=== Available data ===

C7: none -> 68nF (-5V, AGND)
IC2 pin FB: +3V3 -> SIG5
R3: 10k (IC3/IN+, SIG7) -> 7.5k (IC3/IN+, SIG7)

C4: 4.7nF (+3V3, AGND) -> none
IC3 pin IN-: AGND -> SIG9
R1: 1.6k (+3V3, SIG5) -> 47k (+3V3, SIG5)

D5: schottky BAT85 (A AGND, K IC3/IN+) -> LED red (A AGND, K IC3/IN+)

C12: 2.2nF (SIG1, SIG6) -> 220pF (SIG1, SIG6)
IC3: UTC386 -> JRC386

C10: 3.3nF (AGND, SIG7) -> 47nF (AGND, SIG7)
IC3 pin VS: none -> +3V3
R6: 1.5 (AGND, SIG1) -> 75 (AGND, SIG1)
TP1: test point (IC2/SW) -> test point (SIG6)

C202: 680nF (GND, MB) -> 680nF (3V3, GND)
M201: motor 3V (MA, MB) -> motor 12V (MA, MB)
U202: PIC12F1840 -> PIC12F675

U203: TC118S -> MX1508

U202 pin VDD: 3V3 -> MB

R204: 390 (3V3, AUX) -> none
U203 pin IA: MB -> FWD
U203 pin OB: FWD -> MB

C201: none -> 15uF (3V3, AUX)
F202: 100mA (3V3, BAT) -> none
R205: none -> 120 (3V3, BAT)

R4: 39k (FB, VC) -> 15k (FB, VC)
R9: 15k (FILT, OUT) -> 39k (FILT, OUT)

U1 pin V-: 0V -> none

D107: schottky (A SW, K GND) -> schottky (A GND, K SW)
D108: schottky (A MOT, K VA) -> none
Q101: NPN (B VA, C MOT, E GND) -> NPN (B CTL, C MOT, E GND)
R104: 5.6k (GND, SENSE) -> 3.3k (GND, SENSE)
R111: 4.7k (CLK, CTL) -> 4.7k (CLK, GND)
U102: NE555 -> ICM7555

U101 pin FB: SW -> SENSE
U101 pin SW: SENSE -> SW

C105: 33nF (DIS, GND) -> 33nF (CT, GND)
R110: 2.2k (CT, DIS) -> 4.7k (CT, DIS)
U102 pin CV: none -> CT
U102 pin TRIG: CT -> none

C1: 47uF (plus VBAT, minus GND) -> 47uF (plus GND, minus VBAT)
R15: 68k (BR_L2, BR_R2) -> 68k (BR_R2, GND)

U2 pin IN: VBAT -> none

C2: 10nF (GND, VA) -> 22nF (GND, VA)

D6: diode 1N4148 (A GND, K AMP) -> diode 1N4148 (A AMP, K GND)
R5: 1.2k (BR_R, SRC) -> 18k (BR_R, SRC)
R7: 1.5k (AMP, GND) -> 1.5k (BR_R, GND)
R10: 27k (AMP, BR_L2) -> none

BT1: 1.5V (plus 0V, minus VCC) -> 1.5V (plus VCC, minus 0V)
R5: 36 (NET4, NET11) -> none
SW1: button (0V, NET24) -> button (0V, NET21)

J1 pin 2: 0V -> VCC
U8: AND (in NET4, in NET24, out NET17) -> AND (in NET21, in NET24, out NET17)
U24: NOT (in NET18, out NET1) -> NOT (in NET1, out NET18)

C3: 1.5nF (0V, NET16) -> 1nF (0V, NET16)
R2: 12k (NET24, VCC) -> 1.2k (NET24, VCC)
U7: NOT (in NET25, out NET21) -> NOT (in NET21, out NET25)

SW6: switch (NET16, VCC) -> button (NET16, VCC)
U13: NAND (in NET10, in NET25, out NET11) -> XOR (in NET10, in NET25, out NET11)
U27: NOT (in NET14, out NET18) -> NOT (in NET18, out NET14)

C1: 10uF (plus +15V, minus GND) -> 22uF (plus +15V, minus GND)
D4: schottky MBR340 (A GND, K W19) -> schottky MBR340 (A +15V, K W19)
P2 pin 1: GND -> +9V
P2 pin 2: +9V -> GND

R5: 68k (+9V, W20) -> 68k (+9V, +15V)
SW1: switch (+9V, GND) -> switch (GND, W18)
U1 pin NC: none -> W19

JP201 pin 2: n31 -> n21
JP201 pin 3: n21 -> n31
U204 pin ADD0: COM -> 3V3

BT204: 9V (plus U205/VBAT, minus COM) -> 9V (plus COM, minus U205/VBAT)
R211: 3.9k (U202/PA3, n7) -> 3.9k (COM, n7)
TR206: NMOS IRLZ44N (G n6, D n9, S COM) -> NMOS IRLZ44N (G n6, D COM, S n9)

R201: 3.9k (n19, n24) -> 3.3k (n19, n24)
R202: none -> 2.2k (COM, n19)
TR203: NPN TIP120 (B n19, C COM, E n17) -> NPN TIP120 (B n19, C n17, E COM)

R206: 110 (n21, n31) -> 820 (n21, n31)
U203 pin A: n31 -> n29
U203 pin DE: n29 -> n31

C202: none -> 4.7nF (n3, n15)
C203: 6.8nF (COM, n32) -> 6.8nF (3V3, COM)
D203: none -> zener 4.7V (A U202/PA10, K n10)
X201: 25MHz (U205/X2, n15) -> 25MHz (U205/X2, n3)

=== Assigned task ===
Restate the records above word for word.

=== Worked solution ===
C7: none -> 68nF (-5V, AGND)
IC2 pin FB: +3V3 -> SIG5
R3: 10k (IC3/IN+, SIG7) -> 7.5k (IC3/IN+, SIG7)

C4: 4.7nF (+3V3, AGND) -> none
IC3 pin IN-: AGND -> SIG9
R1: 1.6k (+3V3, SIG5) -> 47k (+3V3, SIG5)

D5: schottky BAT85 (A AGND, K IC3/IN+) -> LED red (A AGND, K IC3/IN+)

C12: 2.2nF (SIG1, SIG6) -> 220pF (SIG1, SIG6)
IC3: UTC386 -> JRC386

C10: 3.3nF (AGND, SIG7) -> 47nF (AGND, SIG7)
IC3 pin VS: none -> +3V3
R6: 1.5 (AGND, SIG1) -> 75 (AGND, SIG1)
TP1: test point (IC2/SW) -> test point (SIG6)

C202: 680nF (GND, MB) -> 680nF (3V3, GND)
M201: motor 3V (MA, MB) -> motor 12V (MA, MB)
U202: PIC12F1840 -> PIC12F675

U203: TC118S -> MX1508

U202 pin VDD: 3V3 -> MB

R204: 390 (3V3, AUX) -> none
U203 pin IA: MB -> FWD
U203 pin OB: FWD -> MB

C201: none -> 15uF (3V3, AUX)
F202: 100mA (3V3, BAT) -> none
R205: none -> 120 (3V3, BAT)

R4: 39k (FB, VC) -> 15k (FB, VC)
R9: 15k (FILT, OUT) -> 39k (FILT, OUT)

U1 pin V-: 0V -> none

D107: schottky (A SW, K GND) -> schottky (A GND, K SW)
D108: schottky (A MOT, K VA) -> none
Q101: NPN (B VA, C MOT, E GND) -> NPN (B CTL, C MOT, E GND)
R104: 5.6k (GND, SENSE) -> 3.3k (GND, SENSE)
R111: 4.7k (CLK, CTL) -> 4.7k (CLK, GND)
U102: NE555 -> ICM7555

U101 pin FB: SW -> SENSE
U101 pin SW: SENSE -> SW

C105: 33nF (DIS, GND) -> 33nF (CT, GND)
R110: 2.2k (CT, DIS) -> 4.7k (CT, DIS)
U102 pin CV: none -> CT
U102 pin TRIG: CT -> none

C1: 47uF (plus VBAT, minus GND) -> 47uF (plus GND, minus VBAT)
R15: 68k (BR_L2, BR_R2) -> 68k (BR_R2, GND)

U2 pin IN: VBAT -> none

C2: 10nF (GND, VA) -> 22nF (GND, VA)

D6: diode 1N4148 (A GND, K AMP) -> diode 1N4148 (A AMP, K GND)
R5: 1.2k (BR_R, SRC) -> 18k (BR_R, SRC)
R7: 1.5k (AMP, GND) -> 1.5k (BR_R, GND)
R10: 27k (AMP, BR_L2) -> none

BT1: 1.5V (plus 0V, minus VCC) -> 1.5V (plus VCC, minus 0V)
R5: 36 (NET4, NET11) -> none
SW1: button (0V, NET24) -> button (0V, NET21)

J1 pin 2: 0V -> VCC
U8: AND (in NET4, in NET24, out NET17) -> AND (in NET21, in NET24, out NET17)
U24: NOT (in NET18, out NET1) -> NOT (in NET1, out NET18)

C3: 1.5nF (0V, NET16) -> 1nF (0V, NET16)
R2: 12k (NET24, VCC) -> 1.2k (NET24, VCC)
U7: NOT (in NET25, out NET21) -> NOT (in NET21, out NET25)

SW6: switch (NET16, VCC) -> button (NET16, VCC)
U13: NAND (in NET10, in NET25, out NET11) -> XOR (in NET10, in NET25, out NET11)
U27: NOT (in NET14, out NET18) -> NOT (in NET18, out NET14)

C1: 10uF (plus +15V, minus GND) -> 22uF (plus +15V, minus GND)
D4: schottky MBR340 (A GND, K W19) -> schottky MBR340 (A +15V, K W19)
P2 pin 1: GND -> +9V
P2 pin 2: +9V -> GND

R5: 68k (+9V, W20) -> 68k (+9V, +15V)
SW1: switch (+9V, GND) -> switch (GND, W18)
U1 pin NC: none -> W19

JP201 pin 2: n31 -> n21
JP201 pin 3: n21 -> n31
U204 pin ADD0: COM -> 3V3

BT204: 9V (plus U205/VBAT, minus COM) -> 9V (plus COM, minus U205/VBAT)
R211: 3.9k (U202/PA3, n7) -> 3.9k (COM, n7)
TR206: NMOS IRLZ44N (G n6, D n9, S COM) -> NMOS IRLZ44N (G n6, D COM, S n9)

R201: 3.9k (n19, n24) -> 3.3k (n19, n24)
R202: none -> 2.2k (COM, n19)
TR203: NPN TIP120 (B n19, C COM, E n17) -> NPN TIP120 (B n19, C n17, E COM)

R206: 110 (n21, n31) -> 820 (n21, n31)
U203 pin A: n31 -> n29
U203 pin DE: n29 -> n31

C202: none -> 4.7nF (n3, n15)
C203: 6.8nF (COM, n32) -> 6.8nF (3V3, COM)
D203: none -> zener 4.7V (A U202/PA10, K n10)
X201: 25MHz (U205/X2, n15) -> 25MHz (U205/X2, n3)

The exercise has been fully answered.